* Given data
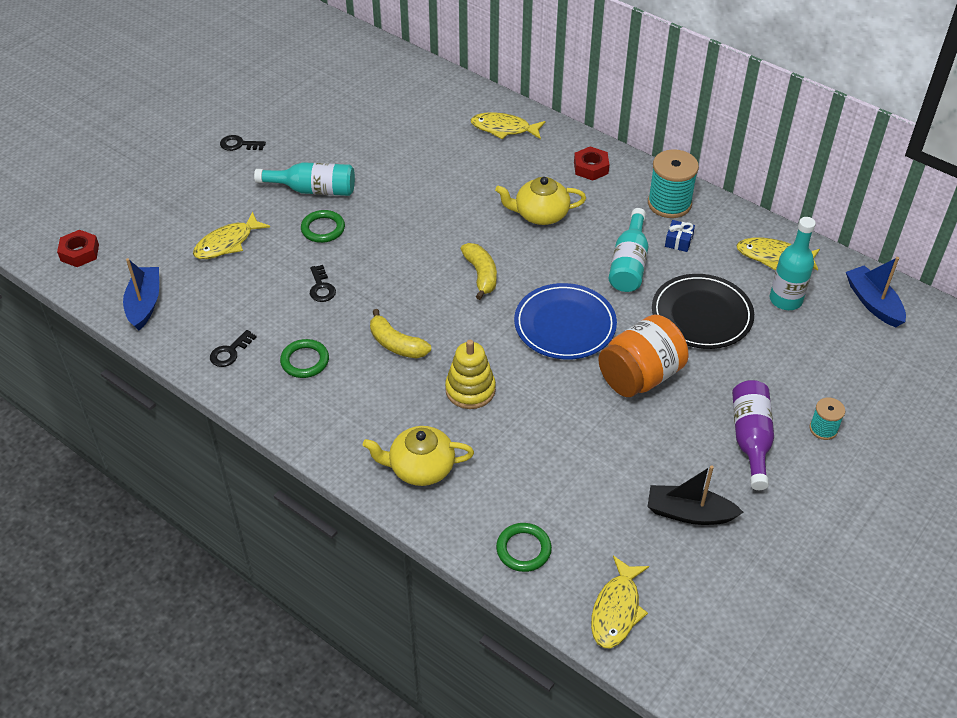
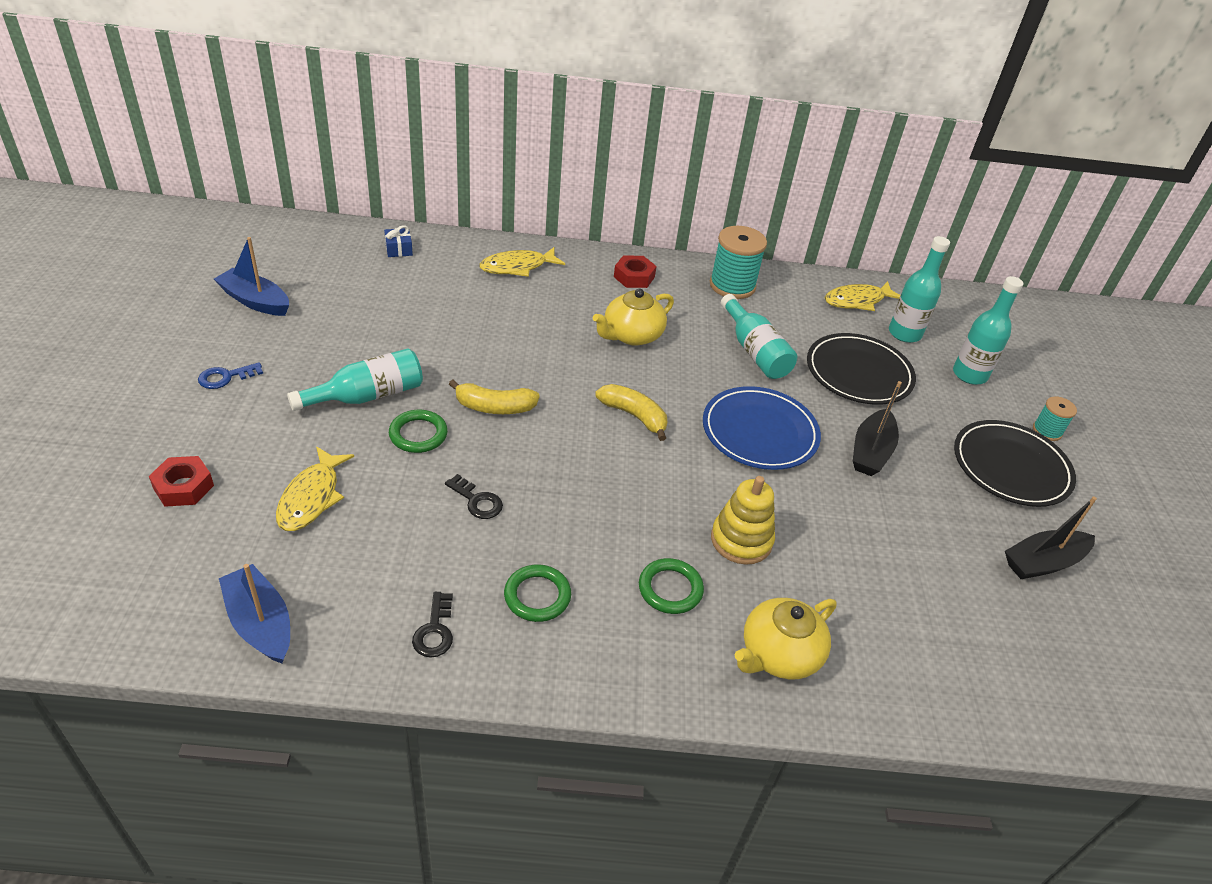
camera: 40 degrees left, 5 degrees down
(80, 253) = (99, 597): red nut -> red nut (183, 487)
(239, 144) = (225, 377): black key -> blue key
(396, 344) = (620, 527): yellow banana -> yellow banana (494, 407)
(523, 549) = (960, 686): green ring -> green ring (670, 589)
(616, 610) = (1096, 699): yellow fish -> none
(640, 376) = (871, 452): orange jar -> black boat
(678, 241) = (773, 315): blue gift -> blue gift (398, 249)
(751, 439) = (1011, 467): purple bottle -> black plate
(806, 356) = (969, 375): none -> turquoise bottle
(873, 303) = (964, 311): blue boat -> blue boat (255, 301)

--

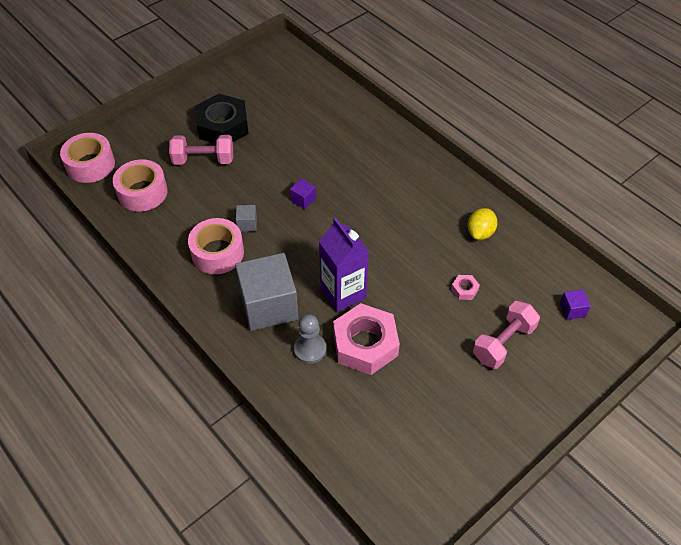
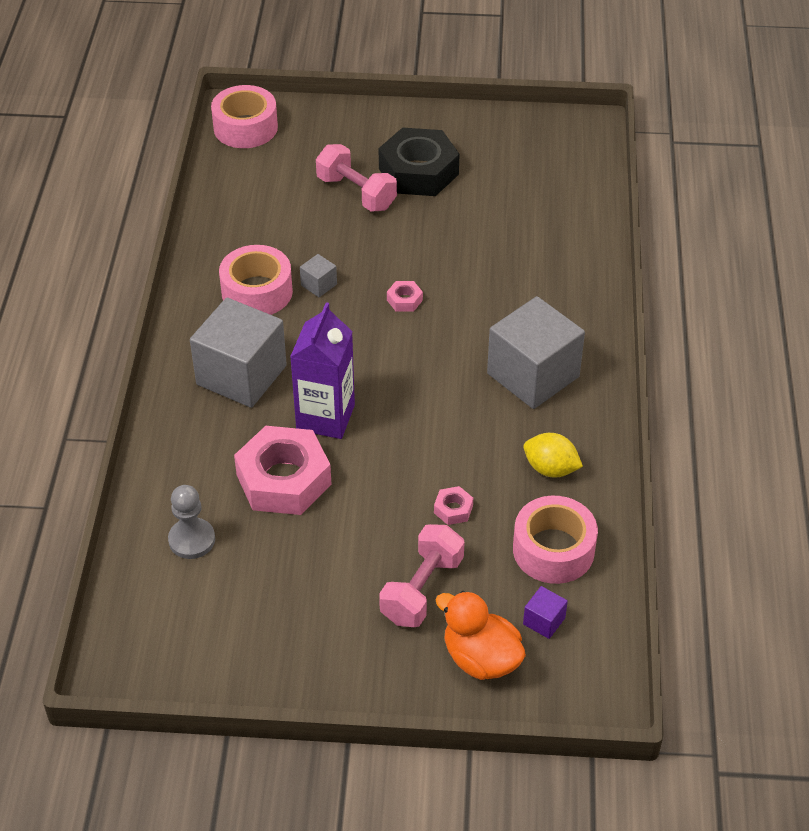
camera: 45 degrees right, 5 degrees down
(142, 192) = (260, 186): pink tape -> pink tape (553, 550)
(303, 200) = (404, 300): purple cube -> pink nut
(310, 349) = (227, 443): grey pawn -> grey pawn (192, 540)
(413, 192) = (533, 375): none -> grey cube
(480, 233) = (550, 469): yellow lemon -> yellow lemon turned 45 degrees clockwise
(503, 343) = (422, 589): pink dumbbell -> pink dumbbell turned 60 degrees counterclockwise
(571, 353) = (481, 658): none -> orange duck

* Aim of the task
Only the count is wanted. Find the lines of the records that include the word "yellow" and state how many.

* Exercise result
3